* _Exercise details_: Repeat the listing exactly, line by line, and leave the pictures behind.

* _Dataset extract_:
——————————
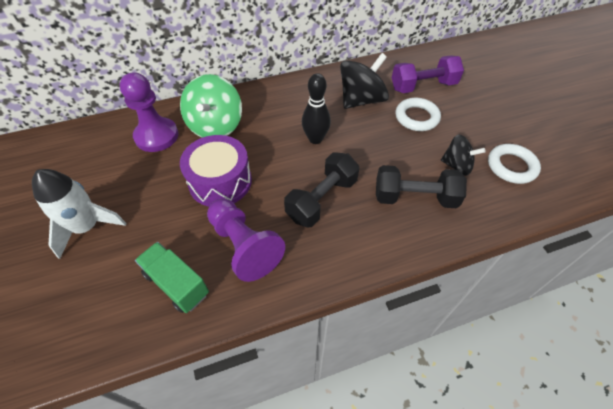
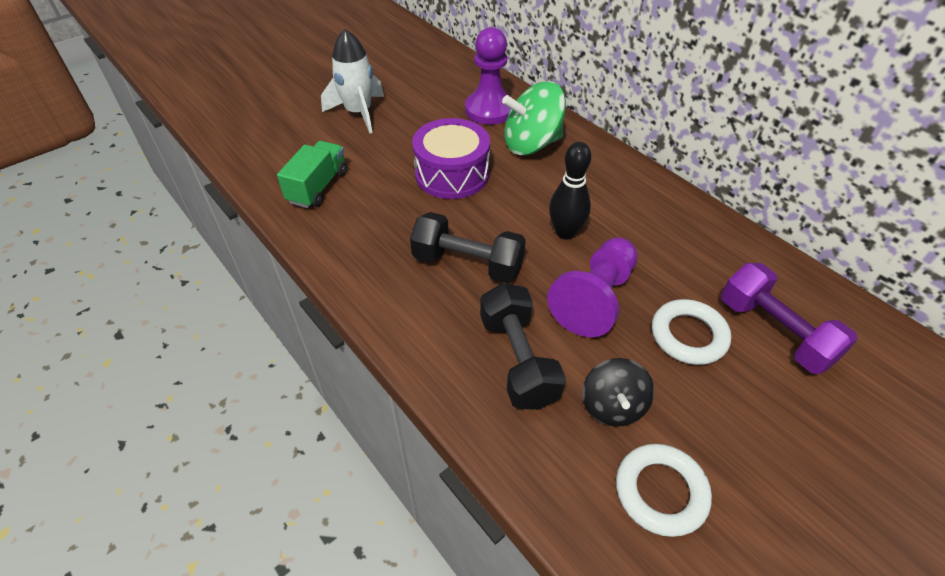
camera: 70 degrees right, 5 degrees down
(244, 246) = (376, 218): purple pawn -> purple pawn (595, 299)
(361, 100) = (677, 261): black spinning top -> none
——————————
* _Task response_:
camera: 70 degrees right, 5 degrees down
(244, 246) = (376, 218): purple pawn -> purple pawn (595, 299)
(361, 100) = (677, 261): black spinning top -> none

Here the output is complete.